**Required action:** Take every record and write it out again exactly, with no images included.

**Task inputs:**
- Opening Delimiter -
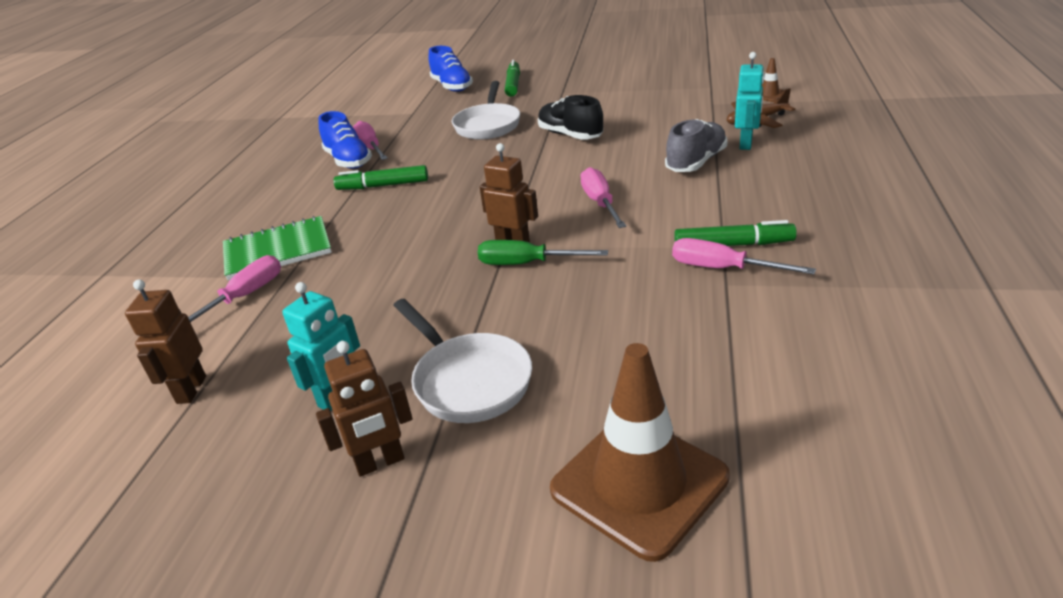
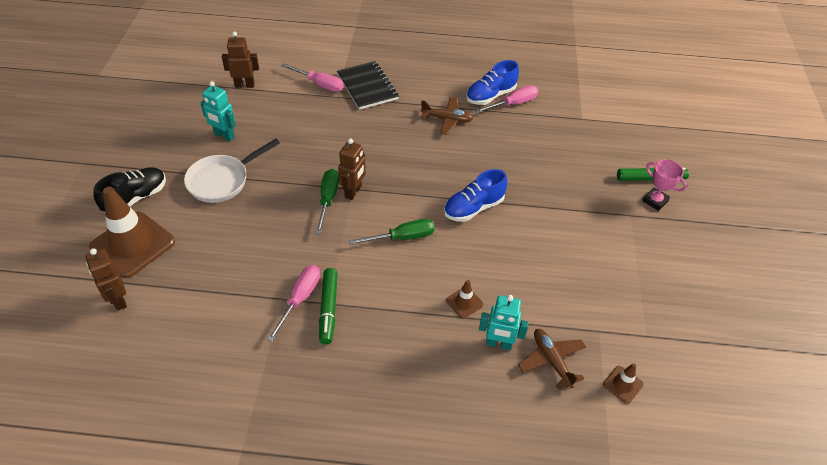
camera: 80 degrees right, 15 degrees up
(278, 250) = (367, 87): green notebook -> black notebook
(380, 463) = (175, 156): brown robot -> brown robot (118, 300)
(383, 186) = (447, 119): green marker -> brown plane
(452, 86) = (645, 137): blue shoe -> blue shoe (473, 208)
(488, 125) = (552, 167): white pan -> none
(544, 83) = (655, 201): none -> pink trophy
(570, 135) = (527, 220): black shoe -> black shoe (136, 198)
(600, 203) = (402, 237): pink screwdriver -> green screwdriver
(696, 162) = (464, 302): grey shoe -> brown traffic cone

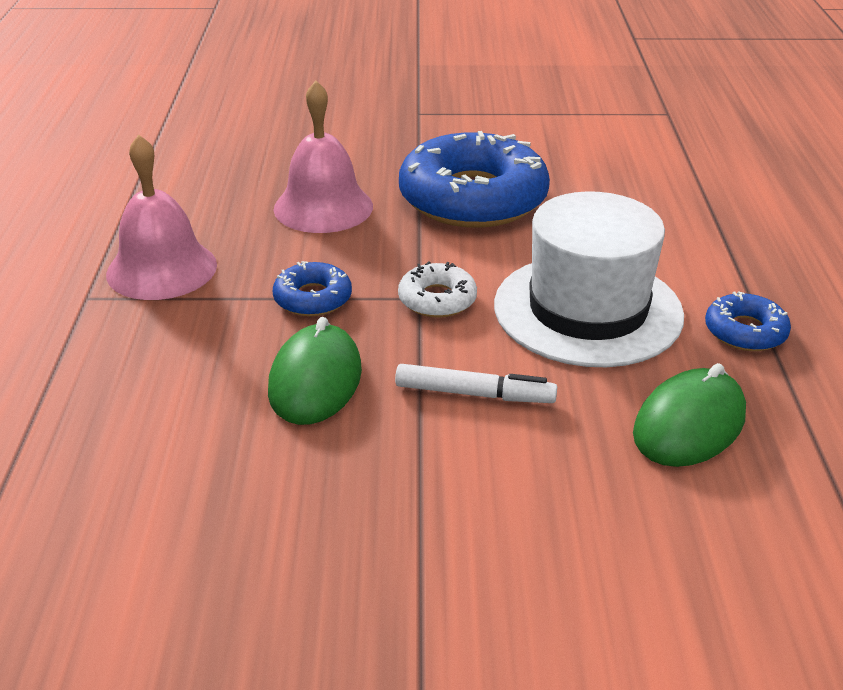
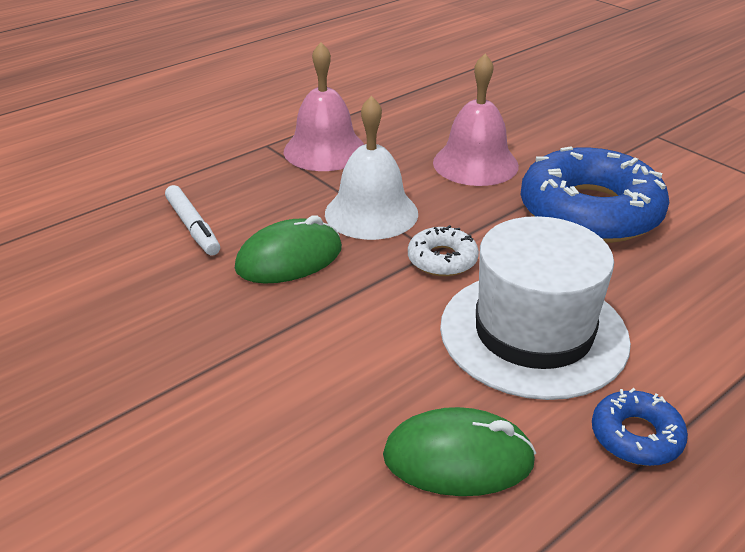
camera: 50 degrees right, 0 degrees up
(313, 298) = (371, 213): blue donut -> white bell
(474, 394) = (358, 329): white marker -> white marker (193, 227)

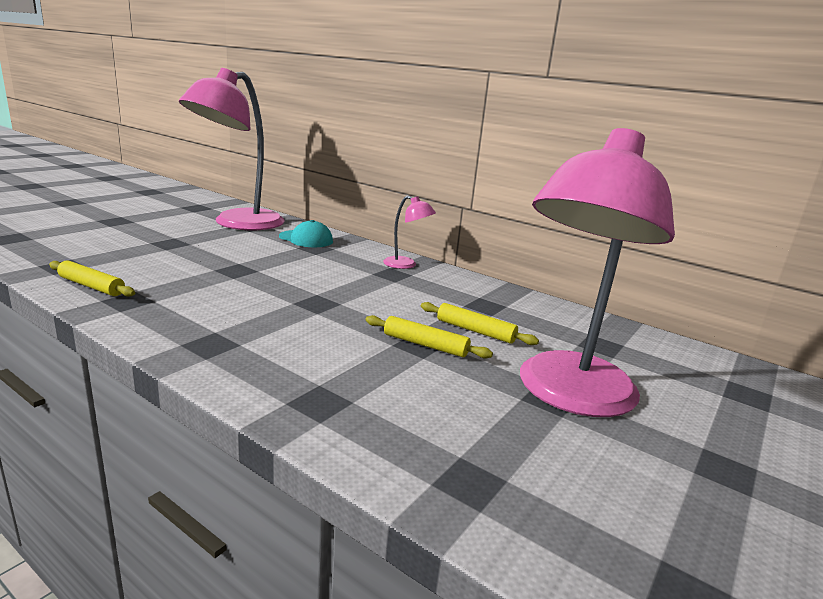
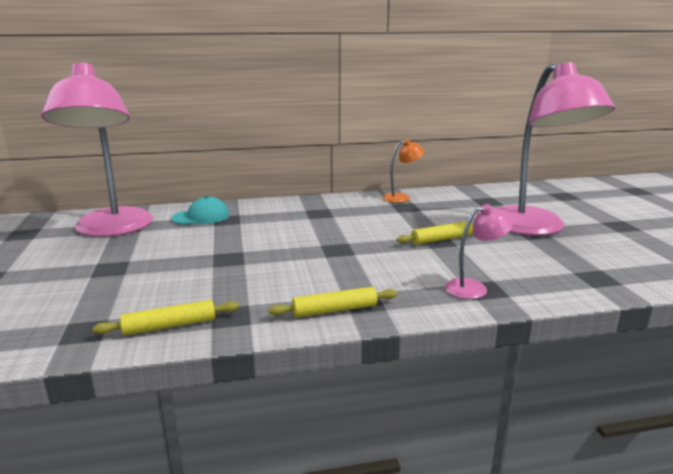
camera: 45 degrees left, 0 degrees up
(406, 265) = (309, 204): pink lamp -> pink lamp (474, 288)
(475, 331) = (438, 221): yellow rolling pin -> yellow rolling pin (335, 310)
(508, 297) = (401, 197): none -> orange lamp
- Closing Delimiter -
**Result:**
camera: 80 degrees right, 15 degrees up
(278, 250) = (367, 87): green notebook -> black notebook
(380, 463) = (175, 156): brown robot -> brown robot (118, 300)
(383, 186) = (447, 119): green marker -> brown plane
(452, 86) = (645, 137): blue shoe -> blue shoe (473, 208)
(488, 125) = (552, 167): white pan -> none
(544, 83) = (655, 201): none -> pink trophy
(570, 135) = (527, 220): black shoe -> black shoe (136, 198)
(600, 203) = (402, 237): pink screwdriver -> green screwdriver
(696, 162) = (464, 302): grey shoe -> brown traffic cone

camera: 50 degrees right, 0 degrees up
(313, 298) = (371, 213): blue donut -> white bell
(474, 394) = (358, 329): white marker -> white marker (193, 227)

camera: 45 degrees left, 0 degrees up
(406, 265) = (309, 204): pink lamp -> pink lamp (474, 288)
(475, 331) = (438, 221): yellow rolling pin -> yellow rolling pin (335, 310)
(508, 297) = (401, 197): none -> orange lamp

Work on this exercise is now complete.